_Your instructions:_ Rewrite the items below as a Markdown table with the columns Row and Line, starting at the line containing "yellow arrow: moved 2 px down" and ending at the line containing "yellow arrow: moved 5 px right". Leave out the pictures and any blank lines.

--- Start of Extracted material ---

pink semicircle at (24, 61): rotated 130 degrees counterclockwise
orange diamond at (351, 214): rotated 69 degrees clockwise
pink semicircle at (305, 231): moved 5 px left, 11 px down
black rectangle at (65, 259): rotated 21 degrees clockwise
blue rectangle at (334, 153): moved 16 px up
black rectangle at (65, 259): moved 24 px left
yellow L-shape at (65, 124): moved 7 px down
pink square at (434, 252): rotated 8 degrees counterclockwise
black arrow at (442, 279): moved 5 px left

--- End of Extracted material ---
--- Start of Extracted material ---

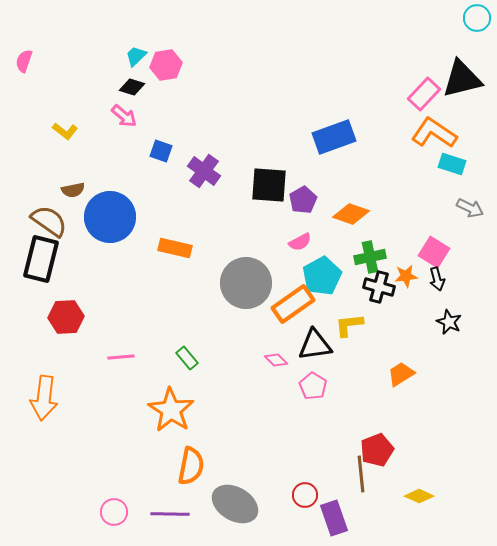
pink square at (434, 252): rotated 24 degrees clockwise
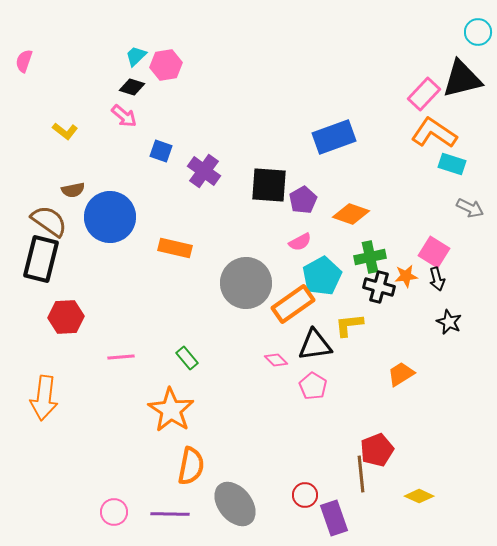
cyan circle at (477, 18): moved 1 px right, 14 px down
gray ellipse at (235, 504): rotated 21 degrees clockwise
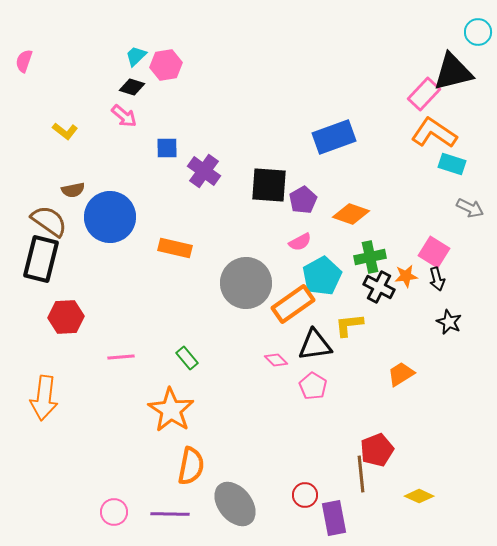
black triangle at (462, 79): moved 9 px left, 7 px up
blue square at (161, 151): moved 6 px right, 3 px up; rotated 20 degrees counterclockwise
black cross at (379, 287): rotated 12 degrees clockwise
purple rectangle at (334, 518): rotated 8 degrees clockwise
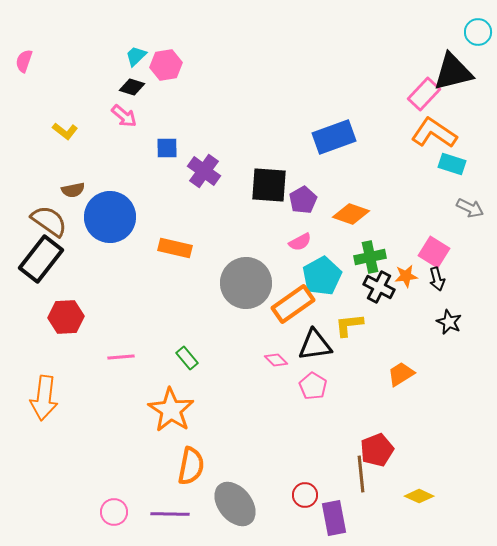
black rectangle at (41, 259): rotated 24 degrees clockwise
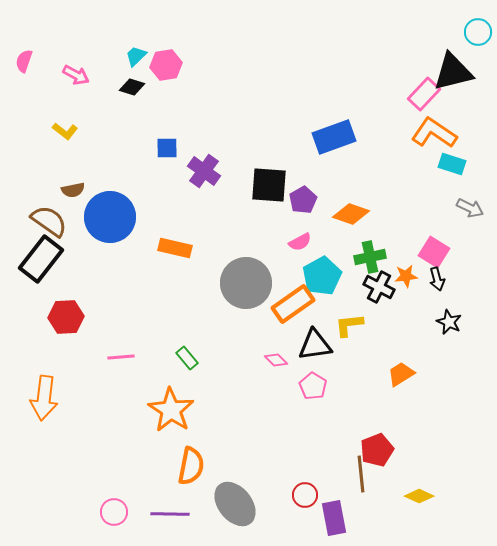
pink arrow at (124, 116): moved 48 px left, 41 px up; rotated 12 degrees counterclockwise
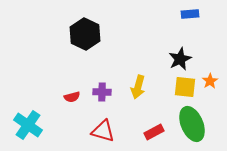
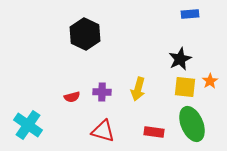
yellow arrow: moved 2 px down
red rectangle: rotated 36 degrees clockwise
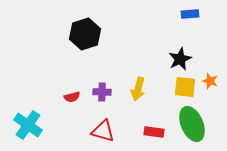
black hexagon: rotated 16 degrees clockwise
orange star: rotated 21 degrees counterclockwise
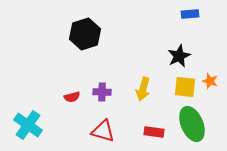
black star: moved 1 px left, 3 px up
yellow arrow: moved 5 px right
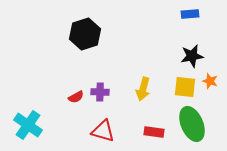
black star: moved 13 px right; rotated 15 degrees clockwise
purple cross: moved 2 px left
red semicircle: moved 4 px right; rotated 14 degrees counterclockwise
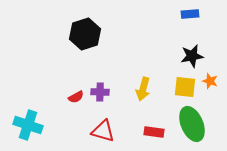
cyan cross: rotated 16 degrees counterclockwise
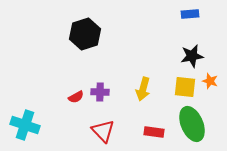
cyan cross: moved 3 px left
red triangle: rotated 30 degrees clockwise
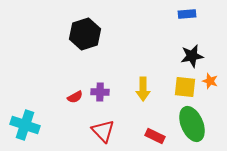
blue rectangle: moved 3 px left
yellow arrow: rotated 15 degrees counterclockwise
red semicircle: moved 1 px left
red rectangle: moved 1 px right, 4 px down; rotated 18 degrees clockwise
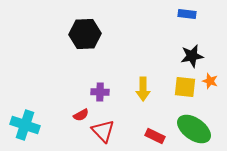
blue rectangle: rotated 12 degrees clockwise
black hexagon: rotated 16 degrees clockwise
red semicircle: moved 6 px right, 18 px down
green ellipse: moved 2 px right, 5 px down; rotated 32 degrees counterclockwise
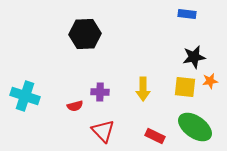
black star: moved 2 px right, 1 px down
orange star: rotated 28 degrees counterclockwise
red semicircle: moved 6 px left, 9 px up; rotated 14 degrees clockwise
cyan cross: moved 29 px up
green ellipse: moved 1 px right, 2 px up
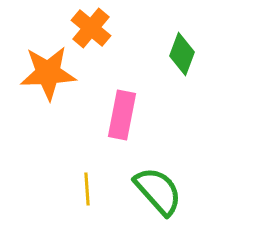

--- End of Extracted material ---

_Correct result:_
| Row | Line |
|---|---|
| 1 | yellow arrow: moved 2 px down |
| 2 | red rectangle: rotated 36 degrees clockwise |
| 3 | black hexagon: rotated 16 degrees clockwise |
| 4 | orange star: rotated 21 degrees counterclockwise |
| 5 | black star: moved 1 px left, 3 px up |
| 6 | yellow arrow: moved 5 px right |